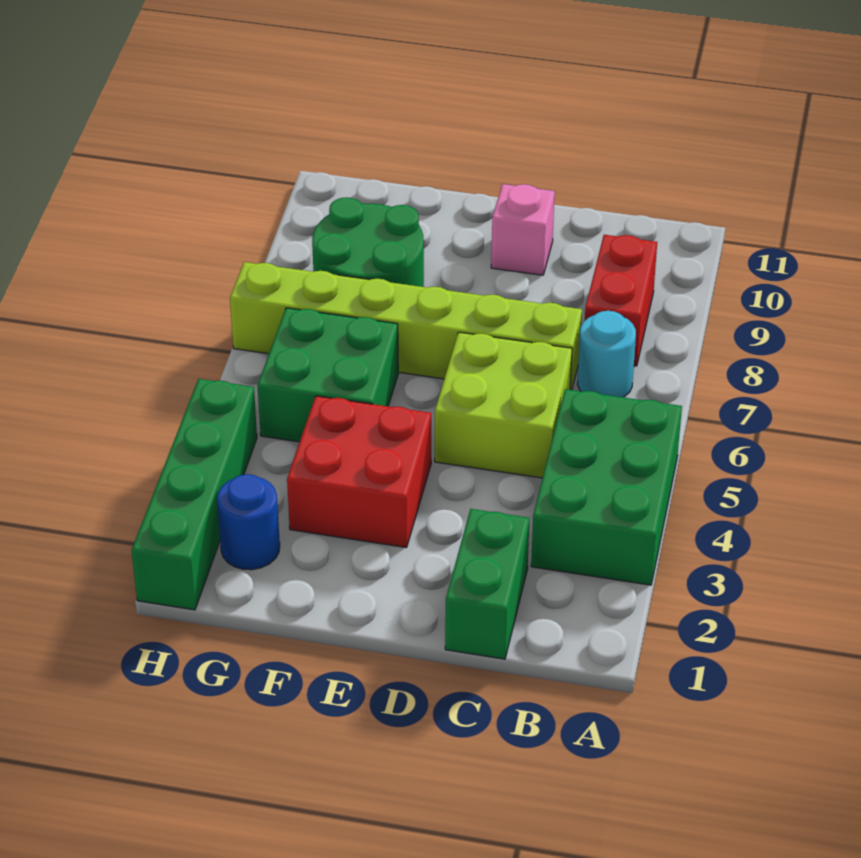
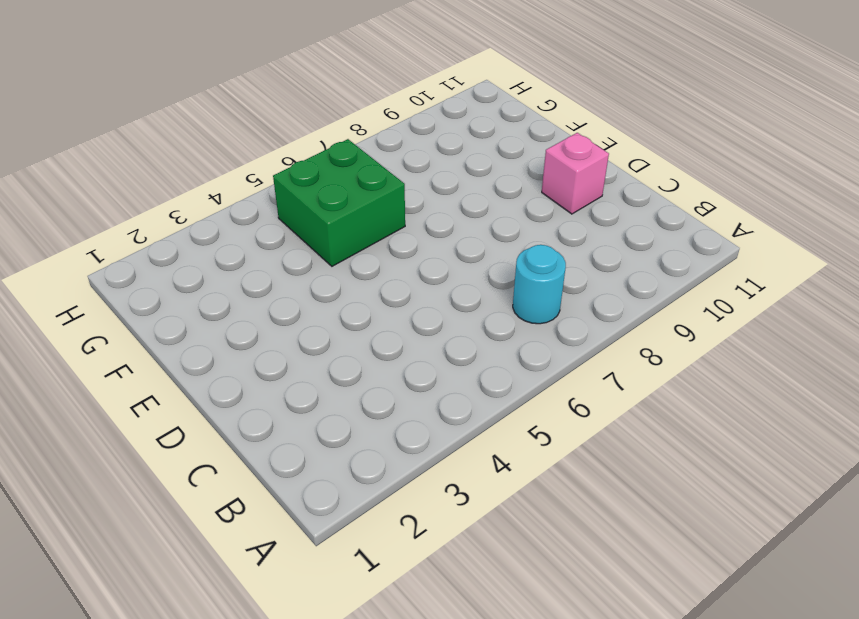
none -> green 2x3 brick [531,389,682,585]
none -> red 1x2 brick [585,235,657,366]
none -> green 1x2 brick [445,509,530,659]

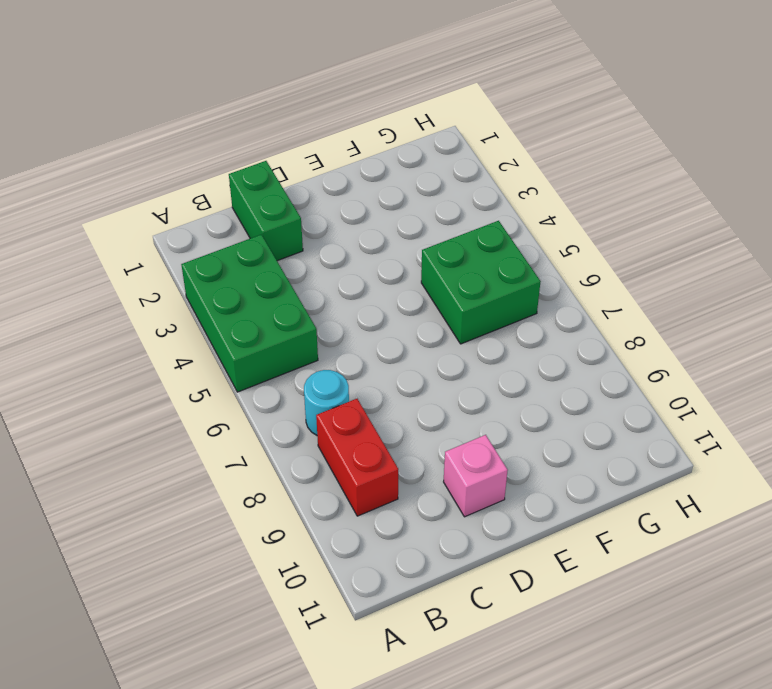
none -> lime 2x2 brick [435,332,572,478]
none -> lime 1x6 brick [230,262,582,390]
none -> red 2x2 brick [287,396,431,548]

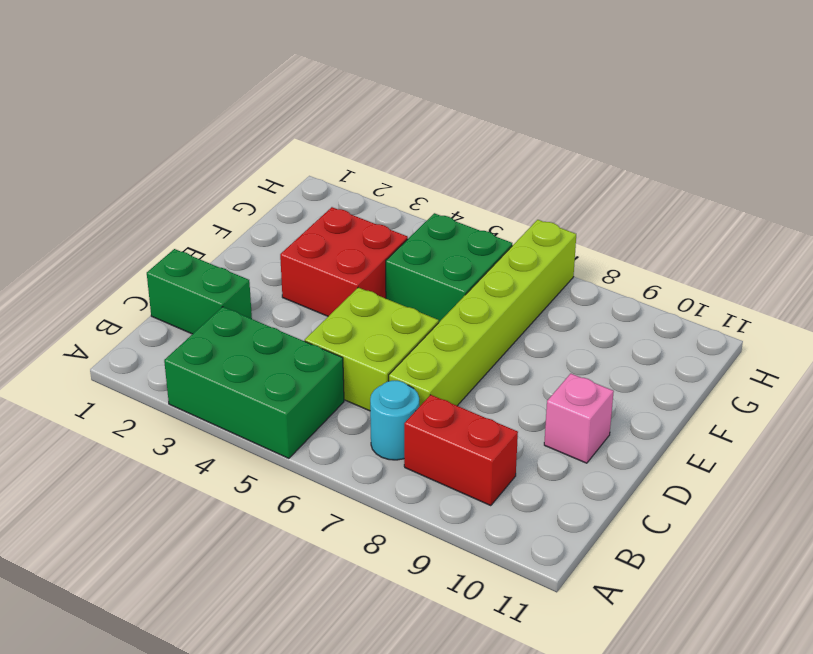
none -> green 2x2 round brick [312,197,424,287]
none -> blue 1x1 round brick [217,474,280,570]
none -> green 1x4 brick [132,379,257,610]

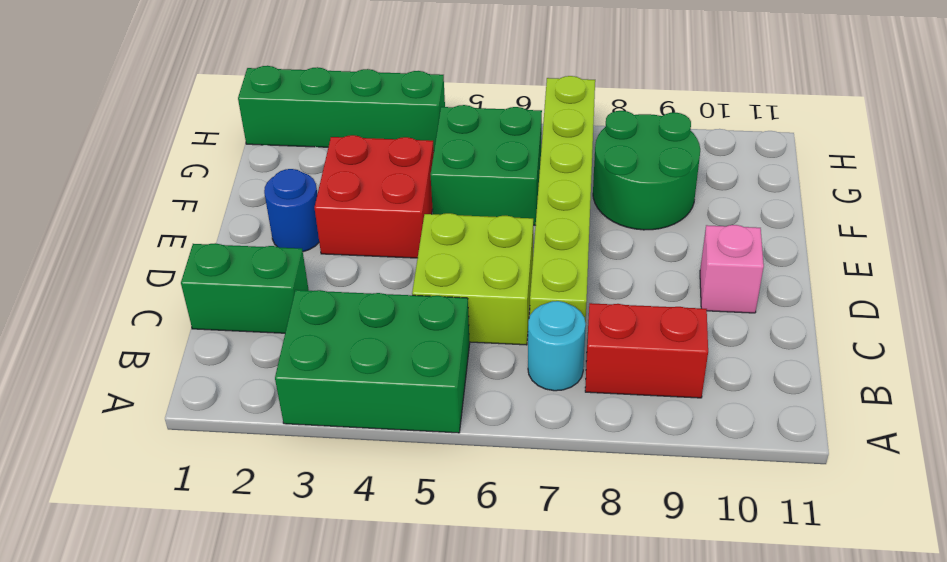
blue 1x1 round brick [264,169,319,252] -> blue 1x1 round brick moved to [217,474,280,570]

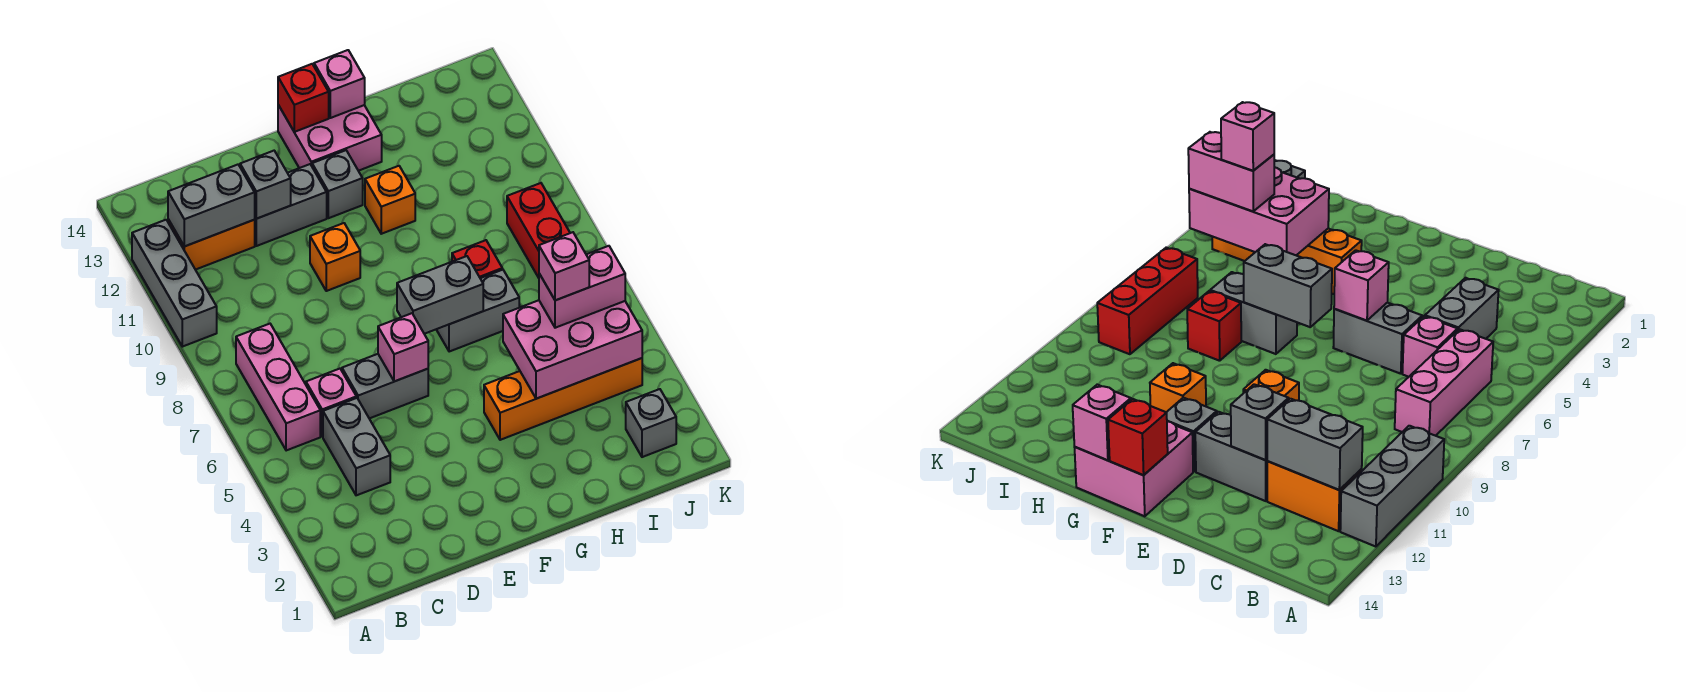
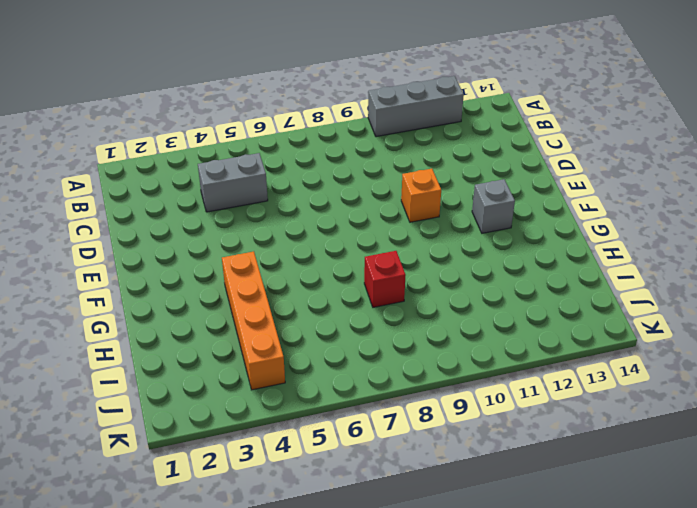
none -> pink 1x3 brick [236,324,320,451]
none -> orange 1x2 brick [168,219,255,270]
none -> pink 1x1 brick [306,369,356,437]

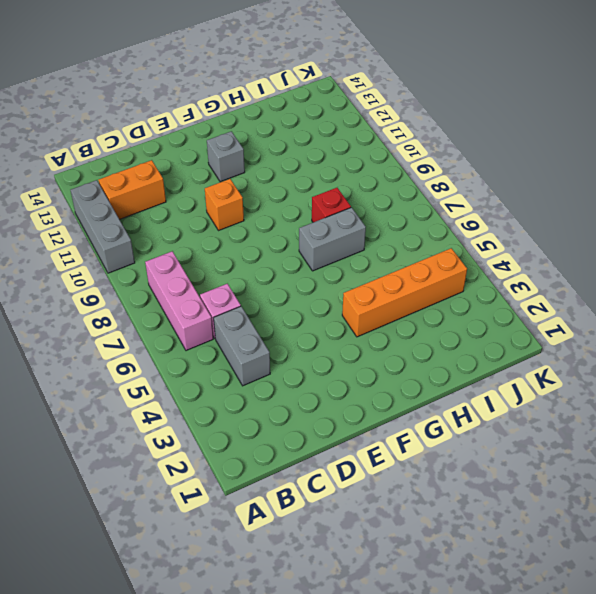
none -> grey 1x2 brick [342,354,428,418]
none -> grey 1x2 brick [254,164,327,246]
none -> pink 2x2 brick [278,105,382,171]

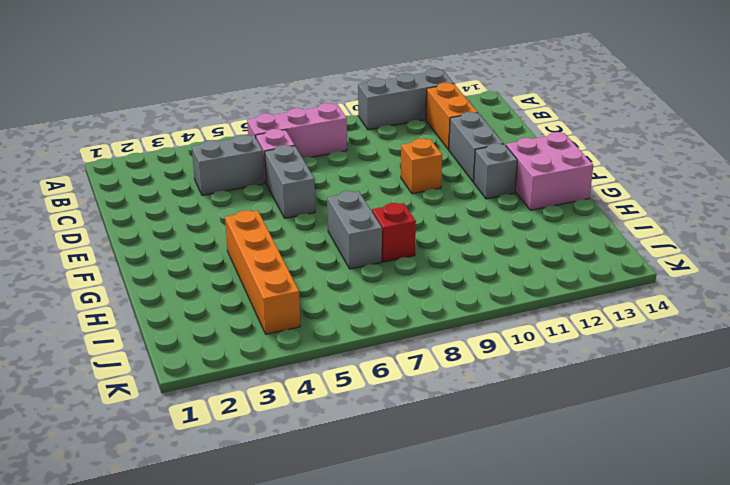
none -> orange 1x1 brick [365,166,415,234]
none -> grey 1x1 brick [626,389,676,457]
none -> red 1x3 brick [507,183,570,278]

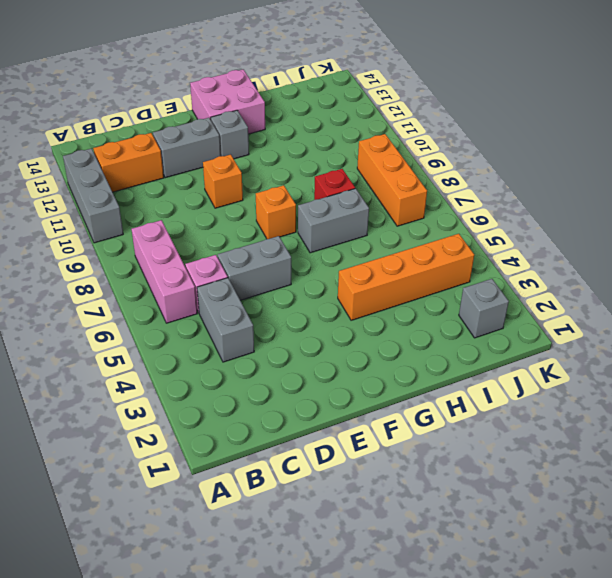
orange 1x1 brick [256,185,296,239] -> orange 1x1 brick moved to [365,166,415,234]
orange 1x3 brick [357,134,427,226] -> red 1x3 brick [507,183,570,278]
none -> grey 1x2 brick [168,165,255,246]
none -> grey 1x1 brick [240,151,291,219]
none -> pink 1x1 brick [378,313,428,382]

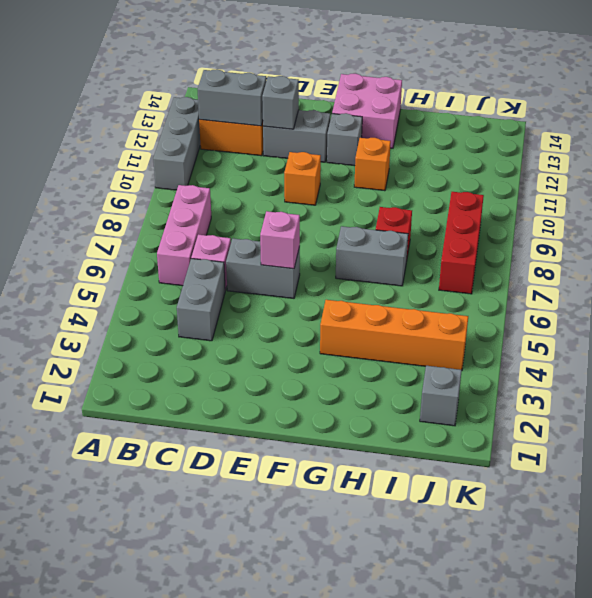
none -> grey 1x2 brick [397,256,483,334]
none -> red 1x1 brick [278,64,329,132]
none -> pink 1x1 brick [314,50,365,118]

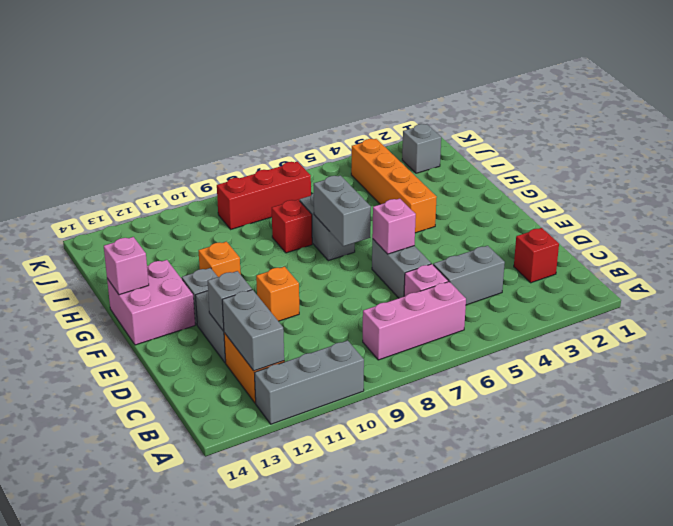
red 1x1 brick [514,228,559,283] -> red 1x1 brick moved to [278,64,329,132]
none -> pink 2x3 brick [503,300,642,399]
none -> pink 1x2 brick [539,246,625,328]
none -> pink 1x1 brick [539,232,589,300]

****************************************

Prompt:
Pictures are to be dropped, and the lines from the line with "orange 1x3 brick" through the end of the material above are to be reproduced exactly.

Expected answer:
orange 1x3 brick [357,134,427,226] -> red 1x3 brick [507,183,570,278]
none -> grey 1x2 brick [168,165,255,246]
none -> grey 1x1 brick [240,151,291,219]
none -> pink 1x1 brick [378,313,428,382]

none -> grey 1x2 brick [397,256,483,334]
none -> red 1x1 brick [278,64,329,132]
none -> pink 1x1 brick [314,50,365,118]

red 1x1 brick [514,228,559,283] -> red 1x1 brick moved to [278,64,329,132]
none -> pink 2x3 brick [503,300,642,399]
none -> pink 1x2 brick [539,246,625,328]
none -> pink 1x1 brick [539,232,589,300]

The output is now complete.